WORK ITEM ▸ Repeat verbatim every line of the material, beginning at the line that holds "pink donut [105,379,200,443] -> none" and ending at its last line.

INPUT MATERIAL ▸
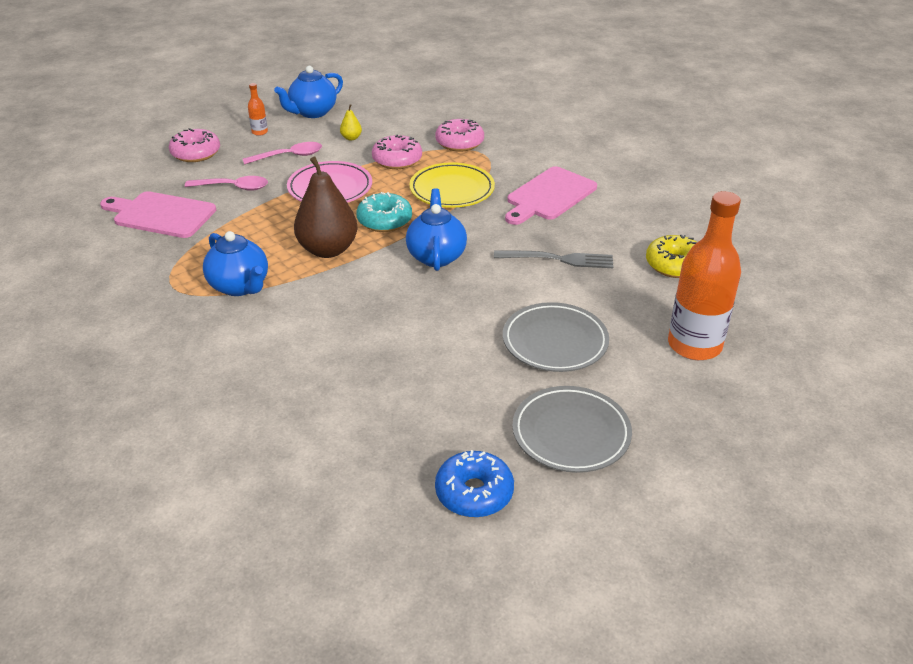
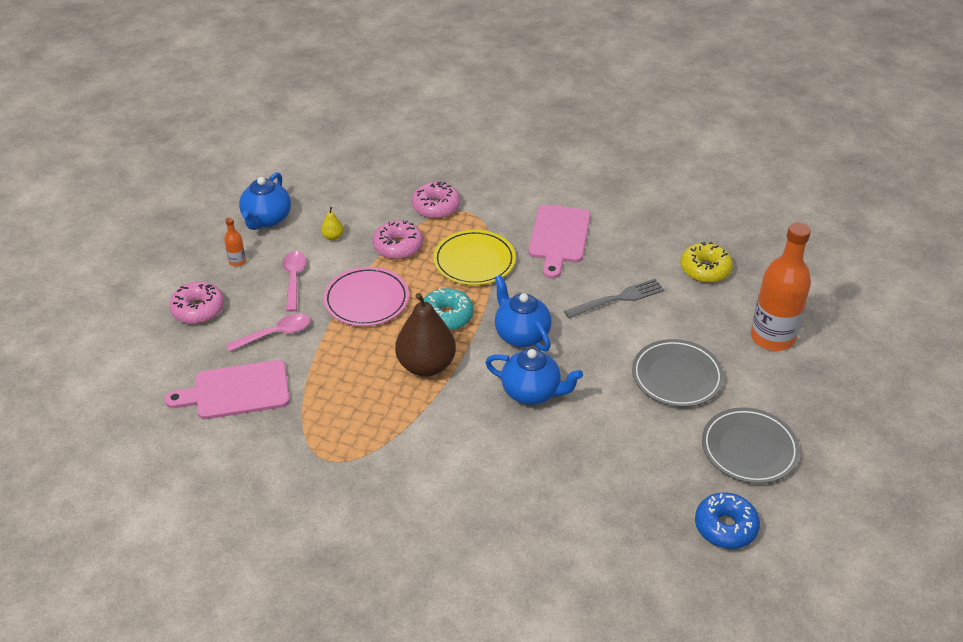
camera: 30 degrees left, 5 degrees up
blue teapot [203,231,268,296] -> blue teapot moved to [485,349,583,405]
pink spoon [243,142,322,165] -> pink spoon turned 45 degrees counterclockwise [282,251,307,312]

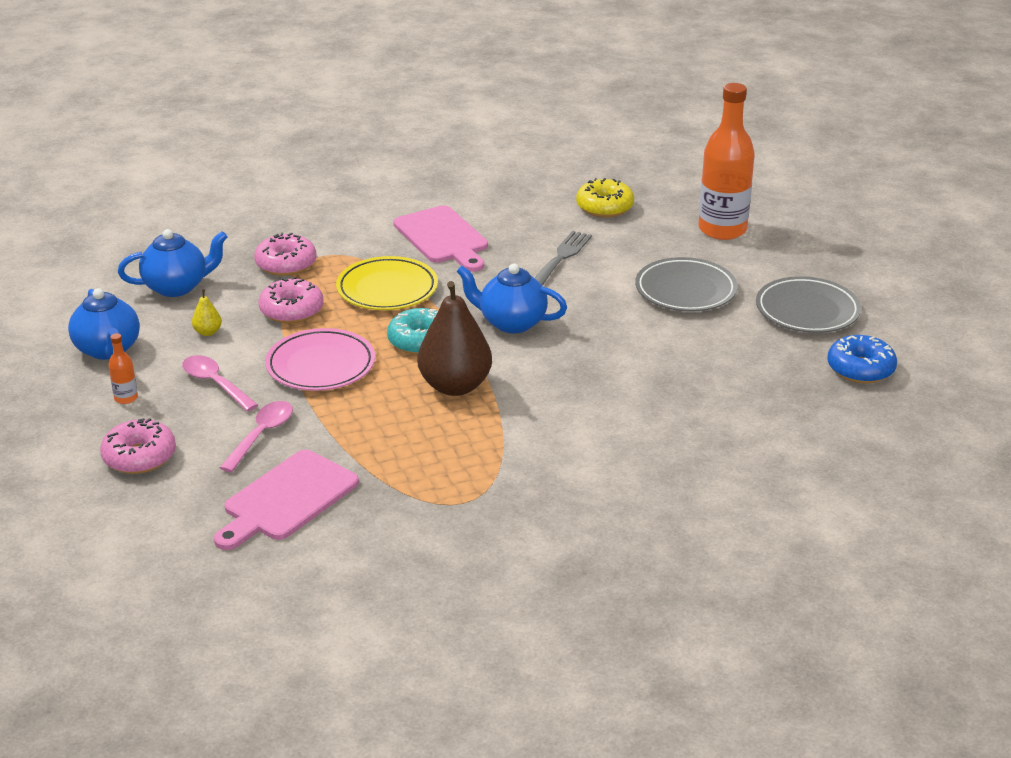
camera: 40 degrees left, 10 degrees down
blue teapot [485,349,583,405] -> blue teapot moved to [118,229,227,297]

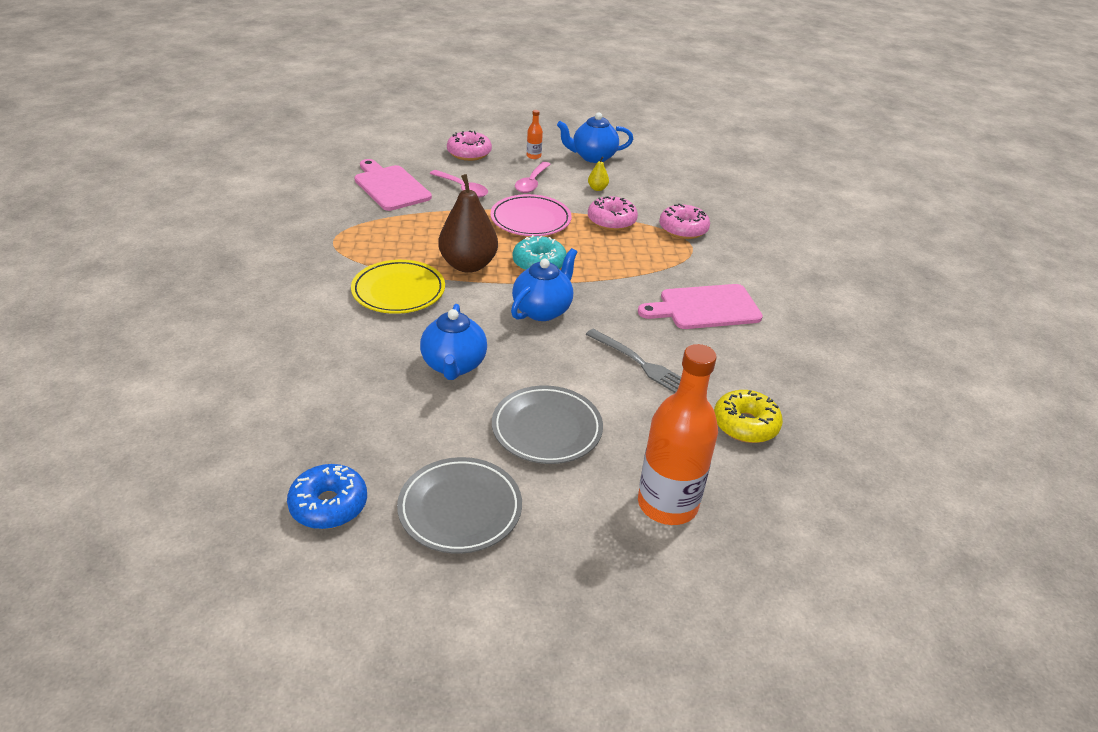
camera: 105 degrees right, 5 degrees up
blue teapot [118,229,227,297] -> blue teapot moved to [420,304,487,380]
pink spoon [182,355,258,411] -> pink spoon turned 135 degrees clockwise [515,162,551,193]
yellow plate [336,256,438,310] -> yellow plate moved to [351,260,445,314]

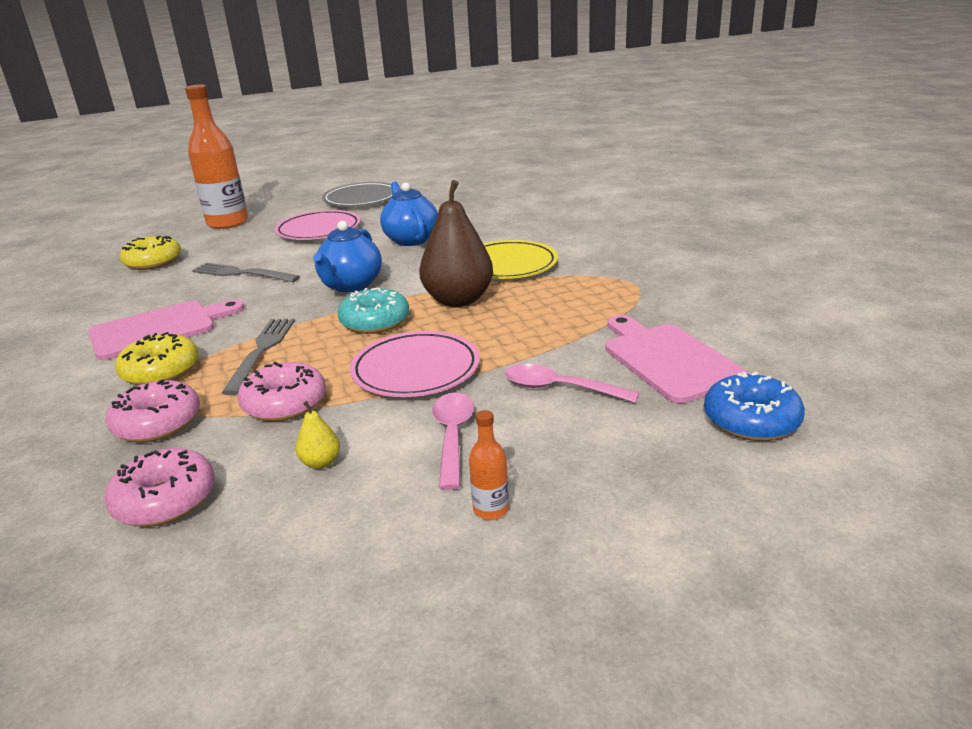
camera: 165 degrees right, 10 degrees down
blue donut [287,464,367,529] -> blue donut moved to [704,372,805,441]
pink cutting board [354,159,432,211] -> pink cutting board turned 150 degrees counterclockwise [605,315,748,403]
pink donut [447,130,492,161] -> pink donut moved to [104,448,215,527]
grey plate [492,386,603,464] -> pink plate [275,210,361,240]
blue teapot [557,113,633,163] -> none
none -> yellow donut [115,332,199,385]
none -> grey fork [222,319,295,395]

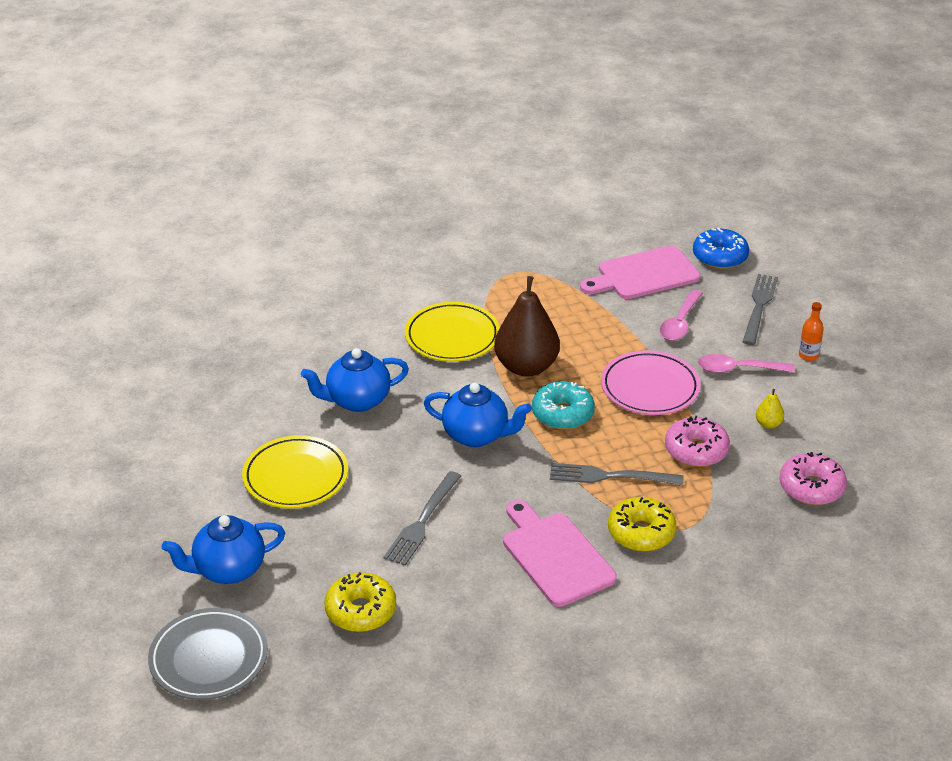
camera: 90 degrees left, 10 degrees up
pink donut [105,379,200,443] -> none
orange bottle [185,85,248,229] -> blue teapot [162,515,285,584]
pink plate [275,210,361,240] -> yellow plate [242,435,348,509]
grey plate [322,182,392,206] -> grey plate moved to [148,608,268,700]
none -> grey fork [743,274,778,345]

RESPONSE FOR THIS EXERCISE ▸
pink donut [105,379,200,443] -> none
orange bottle [185,85,248,229] -> blue teapot [162,515,285,584]
pink plate [275,210,361,240] -> yellow plate [242,435,348,509]
grey plate [322,182,392,206] -> grey plate moved to [148,608,268,700]
none -> grey fork [743,274,778,345]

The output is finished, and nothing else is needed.